[Recorded data — start]

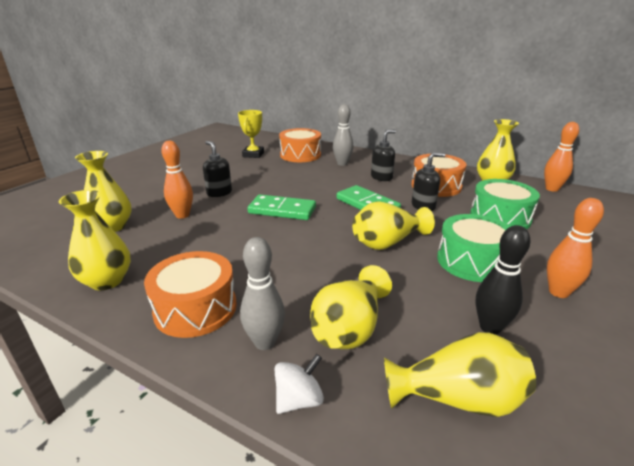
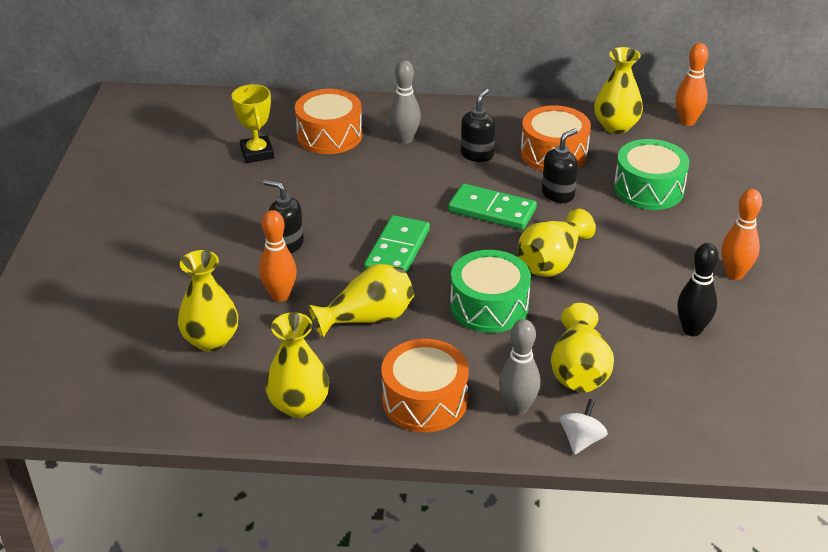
camera: 25 degrees left, 10 degrees up
(282, 210) = (397, 250): green domino -> green domino turned 60 degrees counterclockwise
(457, 398) = (693, 397): yellow vase -> yellow vase (368, 318)
(472, 261) = (647, 261): green drum -> green drum (489, 306)

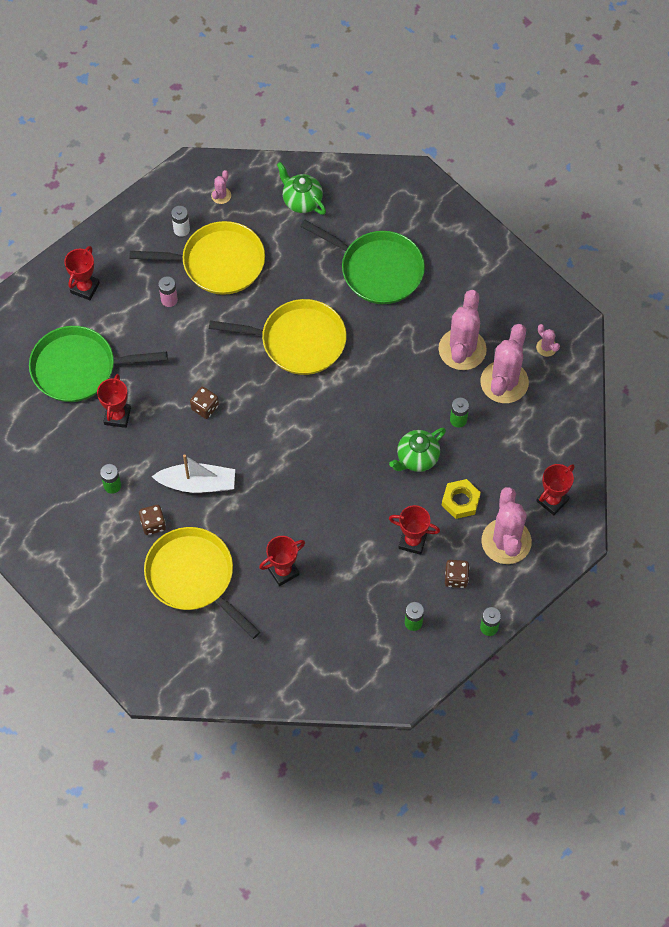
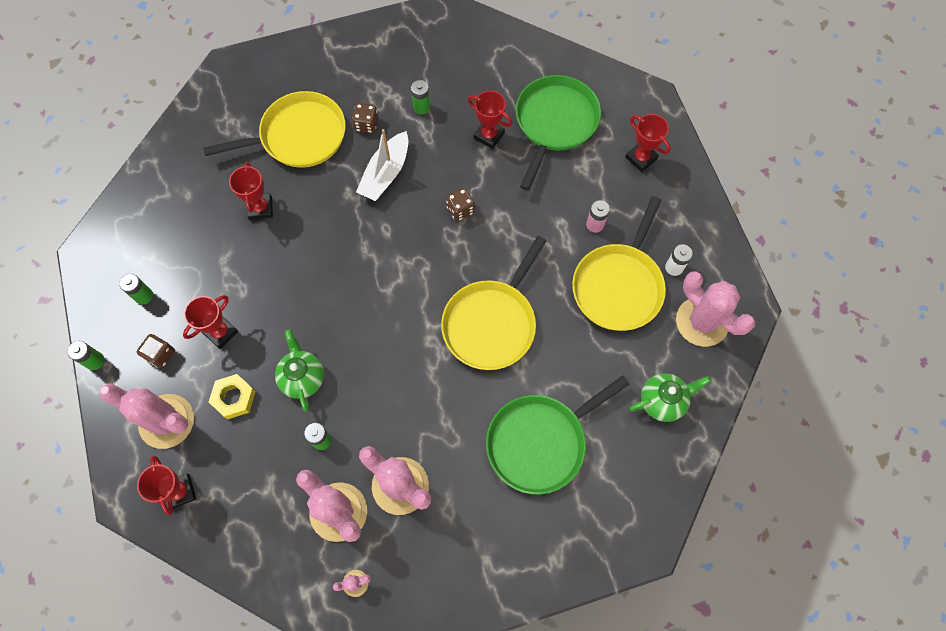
camera: 115 degrees right, 5 degrees up
(221, 195) = (702, 322): pink cactus -> pink cactus, size x2.31

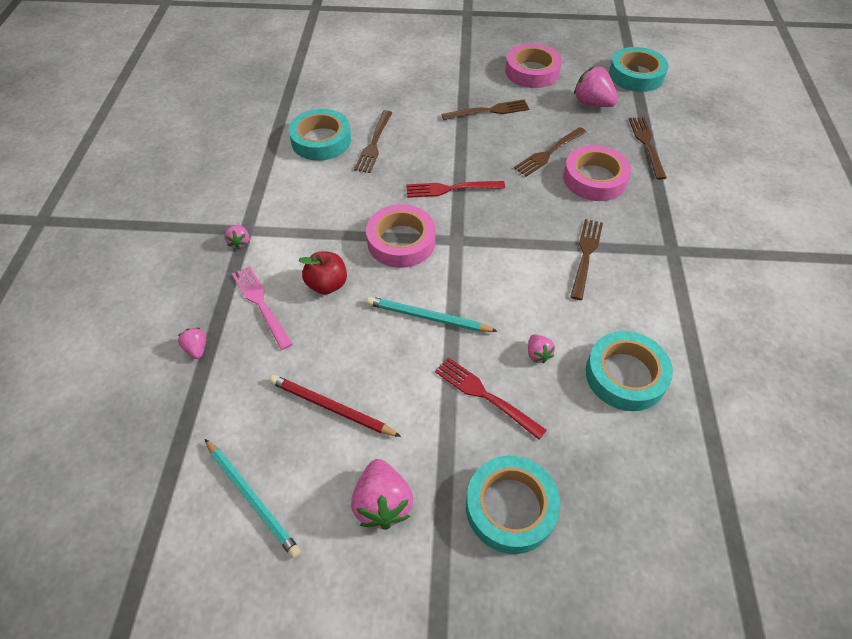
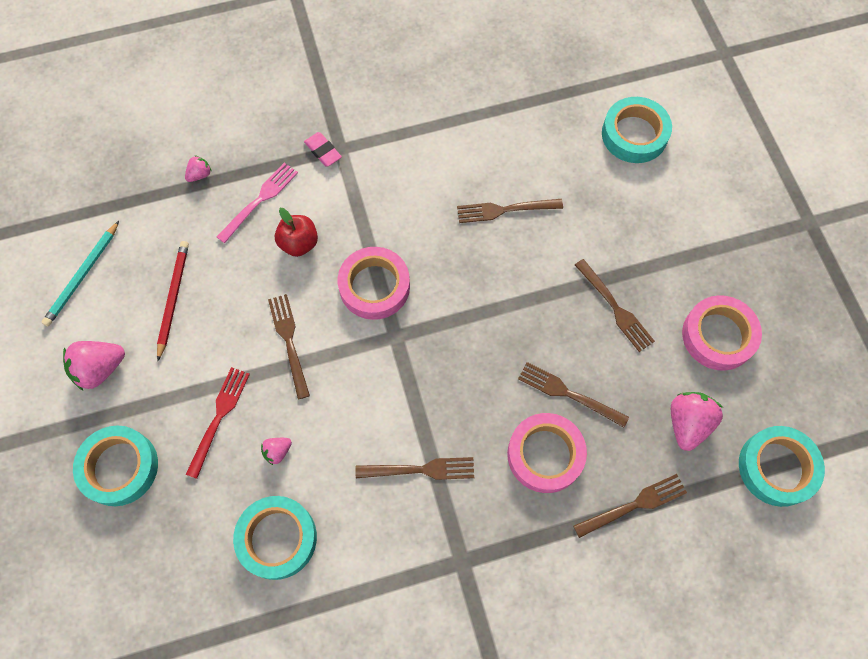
camera: 70 degrees right, 15 degrees up
(239, 242) = (323, 151): pink strawberry -> pink eraser
(321, 140) = (488, 159): turquoise tape -> turquoise tape (634, 134)
(427, 317) = (289, 342): turquoise pencil -> brown fork
(451, 189) = (466, 308): red fork -> none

[Recorded data — finish]

### What the task requires
Report every line in the listing that holds the word "camera".

### Answer area
camera: 25 degrees left, 10 degrees up
camera: 115 degrees right, 5 degrees up
camera: 70 degrees right, 15 degrees up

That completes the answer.